Please keep pictures out and return the lines below exactly, from the one holding "grey fork: 4 -> 2" through the last, both included.

(Spatial reasoning data)
____________
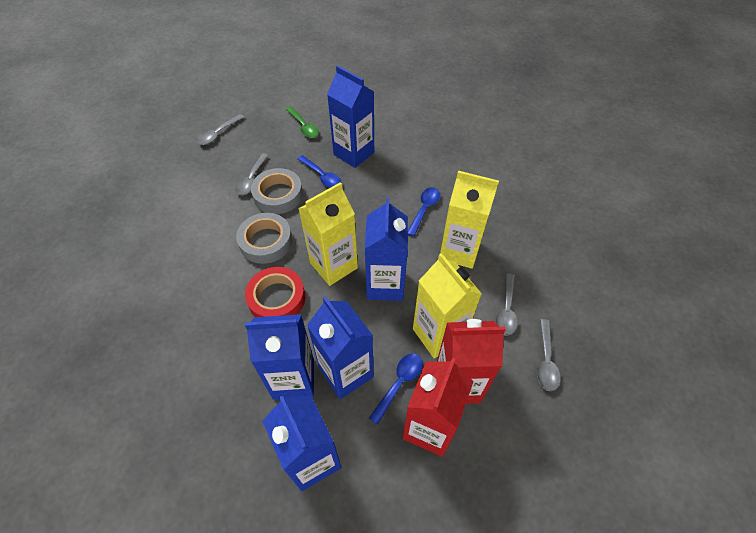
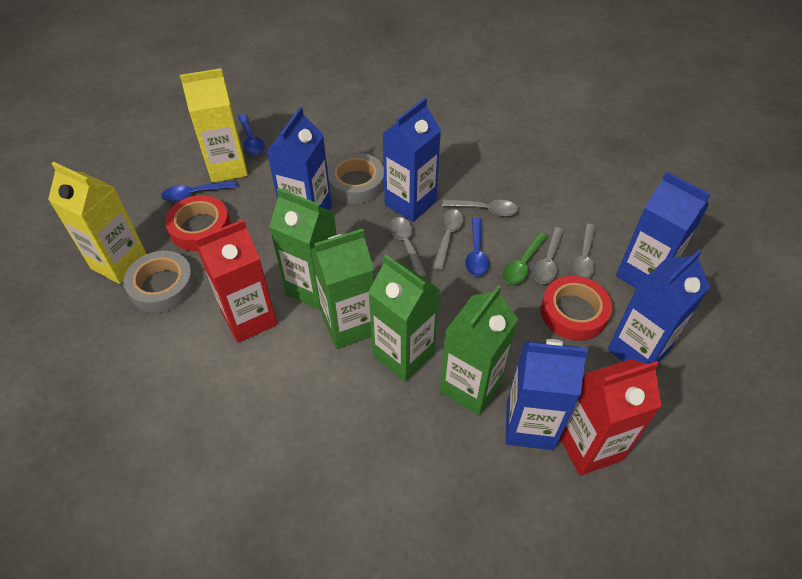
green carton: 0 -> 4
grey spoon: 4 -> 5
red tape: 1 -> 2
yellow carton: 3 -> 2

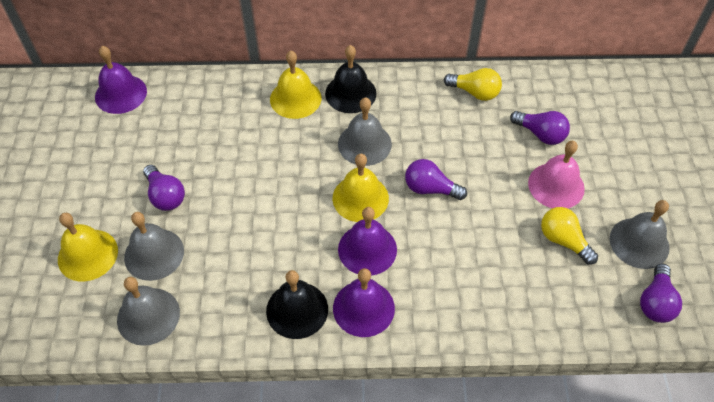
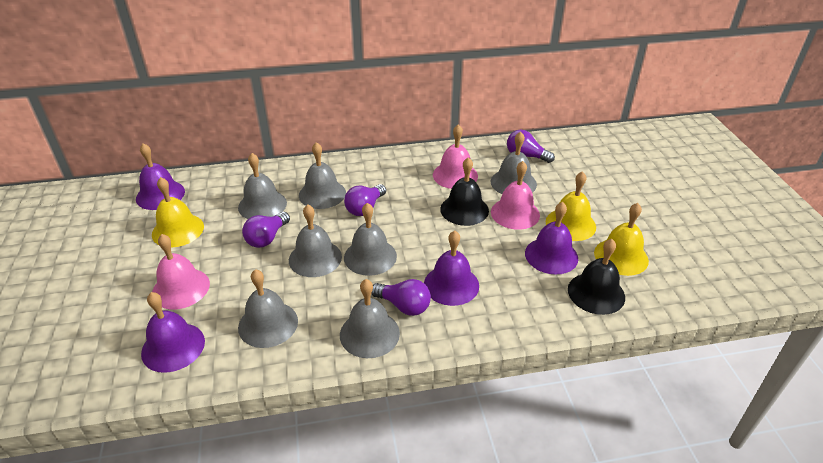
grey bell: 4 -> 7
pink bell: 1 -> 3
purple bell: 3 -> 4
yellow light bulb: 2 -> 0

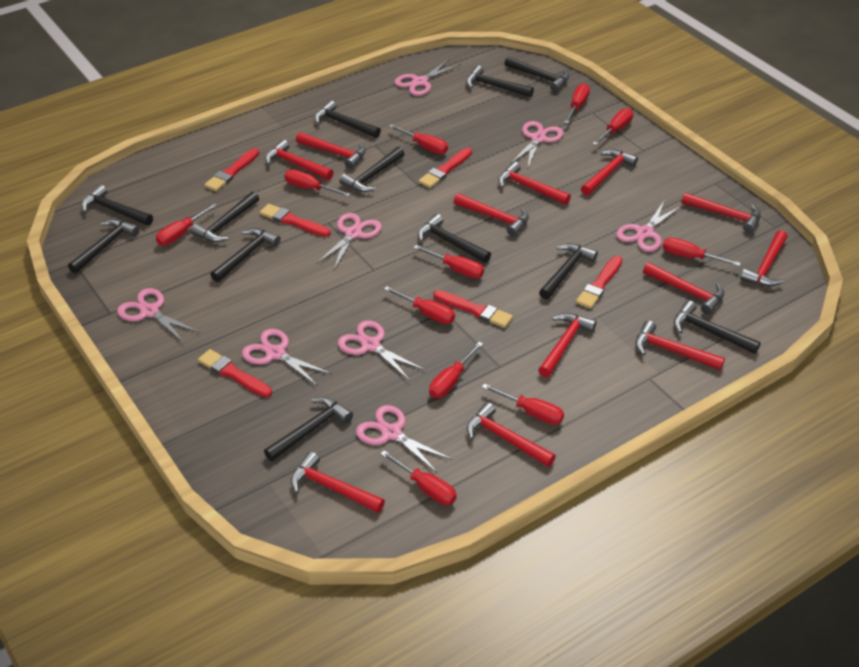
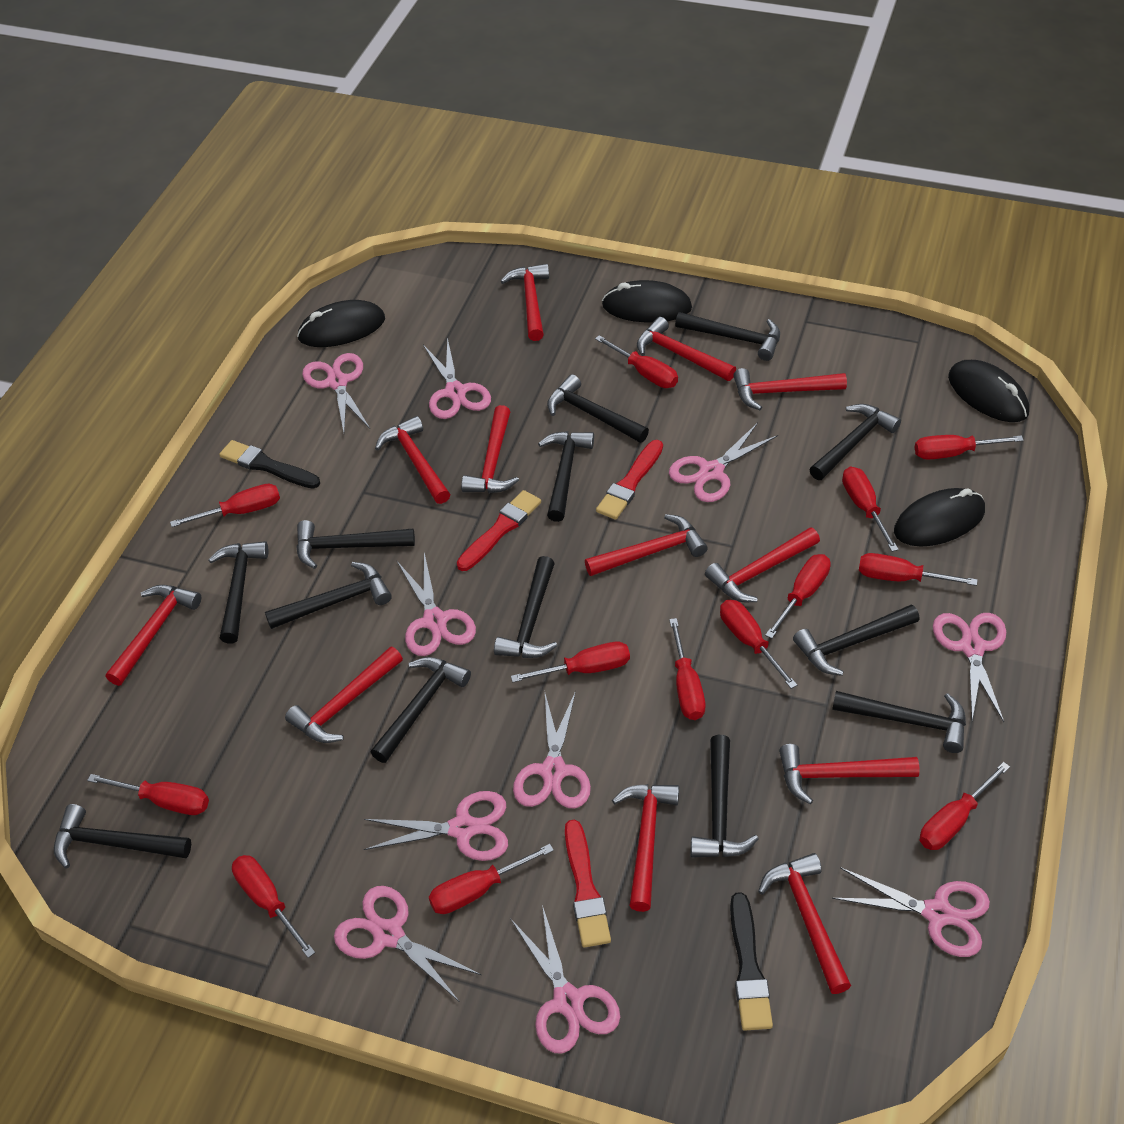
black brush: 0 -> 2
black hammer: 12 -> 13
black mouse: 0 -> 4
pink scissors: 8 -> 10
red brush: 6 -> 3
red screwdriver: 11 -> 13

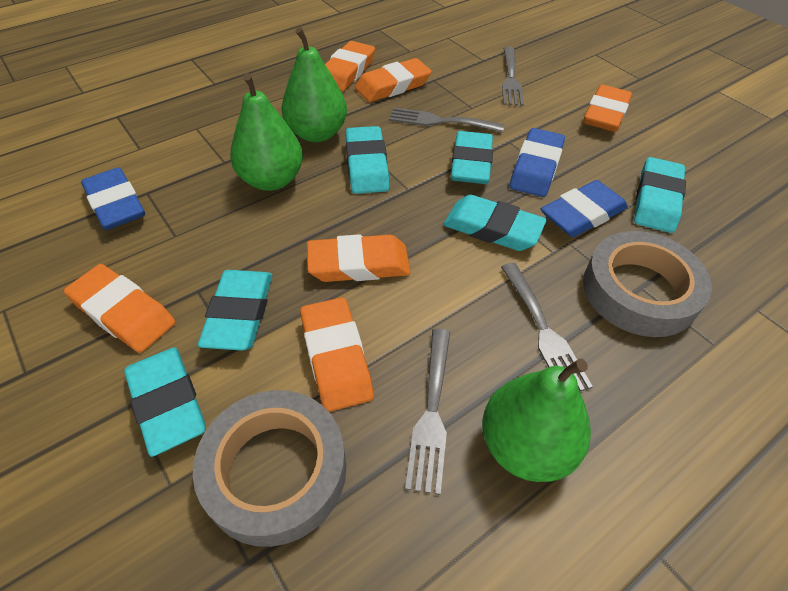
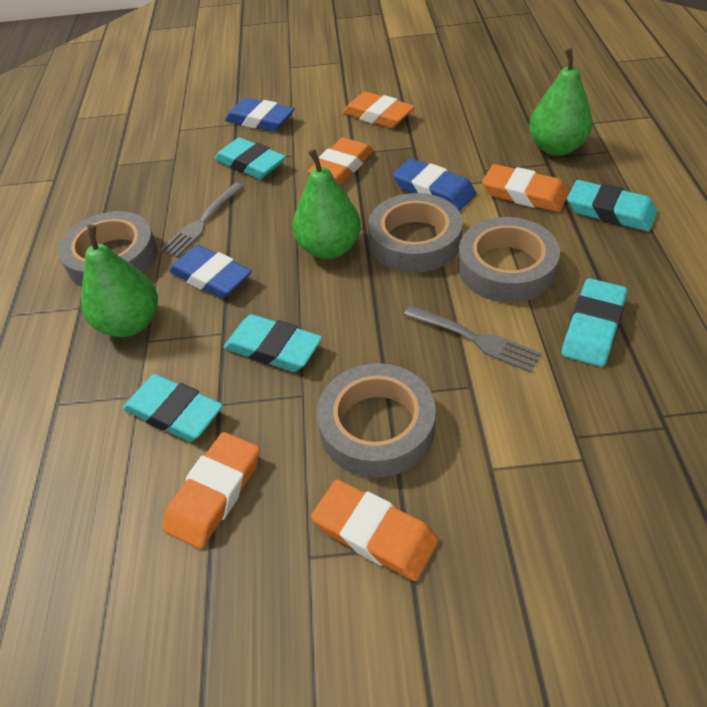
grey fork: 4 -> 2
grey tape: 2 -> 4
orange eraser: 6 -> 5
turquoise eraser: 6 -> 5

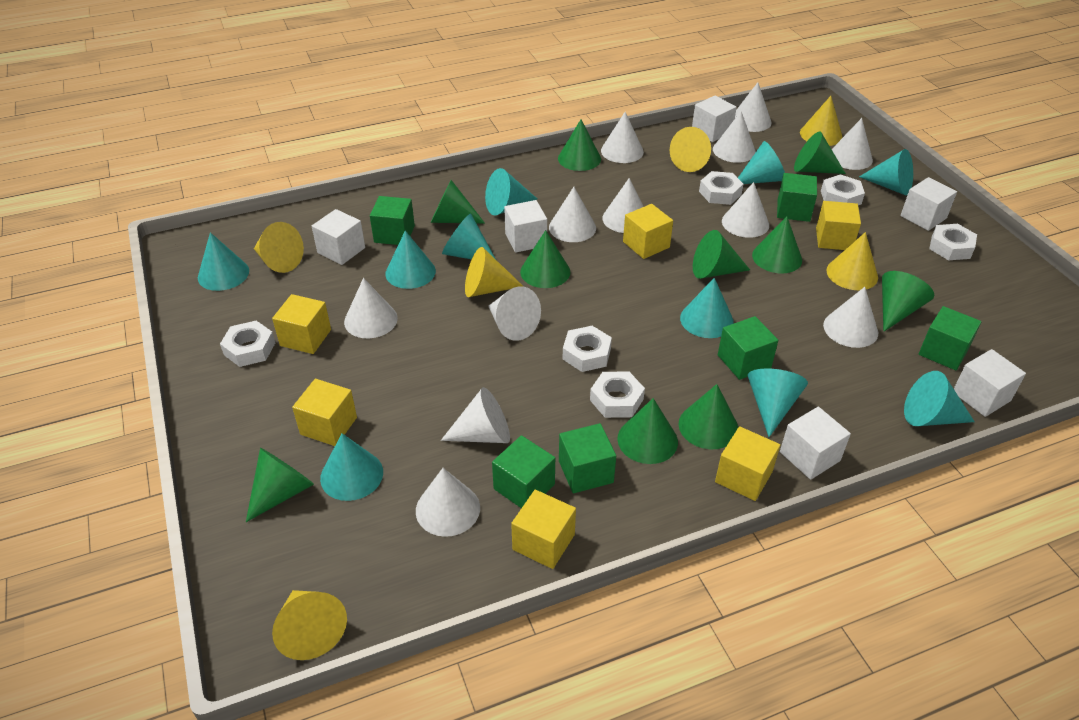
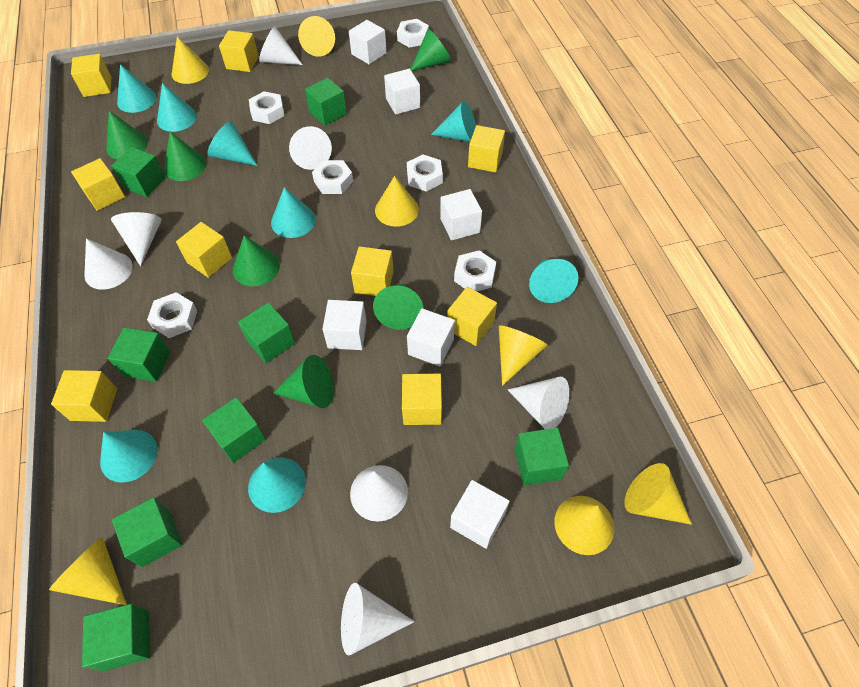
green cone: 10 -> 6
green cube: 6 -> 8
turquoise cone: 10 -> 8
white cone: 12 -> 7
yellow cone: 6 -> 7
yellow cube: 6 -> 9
____________
▶ _Answer to this problem_:
grey fork: 4 -> 2
grey tape: 2 -> 4
orange eraser: 6 -> 5
turquoise eraser: 6 -> 5

green cone: 10 -> 6
green cube: 6 -> 8
turquoise cone: 10 -> 8
white cone: 12 -> 7
yellow cone: 6 -> 7
yellow cube: 6 -> 9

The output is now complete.